[[ Input open ]]

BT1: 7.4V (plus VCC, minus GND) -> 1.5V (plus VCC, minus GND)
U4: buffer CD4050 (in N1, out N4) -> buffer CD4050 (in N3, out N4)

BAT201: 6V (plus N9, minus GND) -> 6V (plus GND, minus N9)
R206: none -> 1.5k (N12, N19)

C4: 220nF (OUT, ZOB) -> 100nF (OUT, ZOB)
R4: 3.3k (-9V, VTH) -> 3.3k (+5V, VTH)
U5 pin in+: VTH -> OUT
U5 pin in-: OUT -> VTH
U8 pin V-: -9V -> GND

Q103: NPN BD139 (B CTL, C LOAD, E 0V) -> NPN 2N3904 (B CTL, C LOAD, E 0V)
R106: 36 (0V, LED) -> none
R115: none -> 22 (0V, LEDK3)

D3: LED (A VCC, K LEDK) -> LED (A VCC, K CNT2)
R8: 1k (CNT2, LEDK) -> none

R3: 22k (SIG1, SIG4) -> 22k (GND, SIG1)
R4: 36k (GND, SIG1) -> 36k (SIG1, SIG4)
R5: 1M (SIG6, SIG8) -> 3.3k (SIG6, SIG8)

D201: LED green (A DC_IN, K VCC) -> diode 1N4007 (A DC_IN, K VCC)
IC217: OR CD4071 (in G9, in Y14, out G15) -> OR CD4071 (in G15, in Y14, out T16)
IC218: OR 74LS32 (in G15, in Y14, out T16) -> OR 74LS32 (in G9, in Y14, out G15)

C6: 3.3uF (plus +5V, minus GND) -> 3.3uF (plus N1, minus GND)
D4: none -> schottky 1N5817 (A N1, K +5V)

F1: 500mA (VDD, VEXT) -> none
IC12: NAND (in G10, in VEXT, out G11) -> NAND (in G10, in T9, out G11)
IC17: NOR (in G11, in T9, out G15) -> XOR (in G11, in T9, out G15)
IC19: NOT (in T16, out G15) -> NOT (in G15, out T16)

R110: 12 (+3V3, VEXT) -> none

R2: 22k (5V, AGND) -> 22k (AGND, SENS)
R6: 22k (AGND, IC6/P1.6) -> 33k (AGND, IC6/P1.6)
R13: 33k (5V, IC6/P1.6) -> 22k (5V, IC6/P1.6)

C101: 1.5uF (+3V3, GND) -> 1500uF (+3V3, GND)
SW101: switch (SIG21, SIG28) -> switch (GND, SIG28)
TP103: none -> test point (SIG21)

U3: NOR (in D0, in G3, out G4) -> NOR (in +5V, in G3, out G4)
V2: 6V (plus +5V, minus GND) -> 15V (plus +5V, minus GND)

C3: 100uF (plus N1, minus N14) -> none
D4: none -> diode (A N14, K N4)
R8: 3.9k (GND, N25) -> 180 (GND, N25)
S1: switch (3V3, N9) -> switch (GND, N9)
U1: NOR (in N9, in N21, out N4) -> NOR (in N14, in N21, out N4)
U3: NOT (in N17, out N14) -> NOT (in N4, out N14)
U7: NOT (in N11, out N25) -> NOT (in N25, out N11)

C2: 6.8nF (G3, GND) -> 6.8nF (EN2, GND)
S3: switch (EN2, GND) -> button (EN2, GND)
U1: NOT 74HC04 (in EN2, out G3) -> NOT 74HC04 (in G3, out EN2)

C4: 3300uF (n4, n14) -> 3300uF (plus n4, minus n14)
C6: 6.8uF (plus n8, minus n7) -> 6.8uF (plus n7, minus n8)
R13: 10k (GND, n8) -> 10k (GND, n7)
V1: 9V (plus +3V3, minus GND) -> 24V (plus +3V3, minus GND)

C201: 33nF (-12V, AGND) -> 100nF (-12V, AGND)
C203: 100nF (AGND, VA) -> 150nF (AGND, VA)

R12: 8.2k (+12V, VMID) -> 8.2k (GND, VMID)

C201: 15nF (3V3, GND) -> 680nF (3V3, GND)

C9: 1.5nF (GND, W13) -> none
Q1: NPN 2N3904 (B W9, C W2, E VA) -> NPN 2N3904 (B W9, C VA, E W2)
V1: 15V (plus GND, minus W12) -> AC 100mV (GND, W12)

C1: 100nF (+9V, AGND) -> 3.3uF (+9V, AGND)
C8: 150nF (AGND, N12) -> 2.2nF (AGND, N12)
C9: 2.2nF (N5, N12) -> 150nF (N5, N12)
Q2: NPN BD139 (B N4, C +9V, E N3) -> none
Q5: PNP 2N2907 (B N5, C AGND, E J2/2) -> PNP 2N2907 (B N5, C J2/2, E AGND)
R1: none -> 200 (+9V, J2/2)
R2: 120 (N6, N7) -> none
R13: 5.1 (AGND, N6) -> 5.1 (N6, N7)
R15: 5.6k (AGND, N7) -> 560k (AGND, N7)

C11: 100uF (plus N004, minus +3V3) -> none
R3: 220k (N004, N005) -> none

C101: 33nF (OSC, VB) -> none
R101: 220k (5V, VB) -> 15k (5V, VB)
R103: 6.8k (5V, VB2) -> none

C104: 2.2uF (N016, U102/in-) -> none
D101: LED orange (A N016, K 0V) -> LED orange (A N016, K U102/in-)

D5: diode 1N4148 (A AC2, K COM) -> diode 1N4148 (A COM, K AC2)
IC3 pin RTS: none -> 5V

[[ Input closed ]]

● Work instruction
Out of the entries above, write out only the lines between the line holding "R4: 36k (GND, SIG1) -> 36k (SIG1, SIG4)" and the line holding "IC218: OR 74LS32", inclusive, each exactly as given.

● Solution
R4: 36k (GND, SIG1) -> 36k (SIG1, SIG4)
R5: 1M (SIG6, SIG8) -> 3.3k (SIG6, SIG8)

D201: LED green (A DC_IN, K VCC) -> diode 1N4007 (A DC_IN, K VCC)
IC217: OR CD4071 (in G9, in Y14, out G15) -> OR CD4071 (in G15, in Y14, out T16)
IC218: OR 74LS32 (in G15, in Y14, out T16) -> OR 74LS32 (in G9, in Y14, out G15)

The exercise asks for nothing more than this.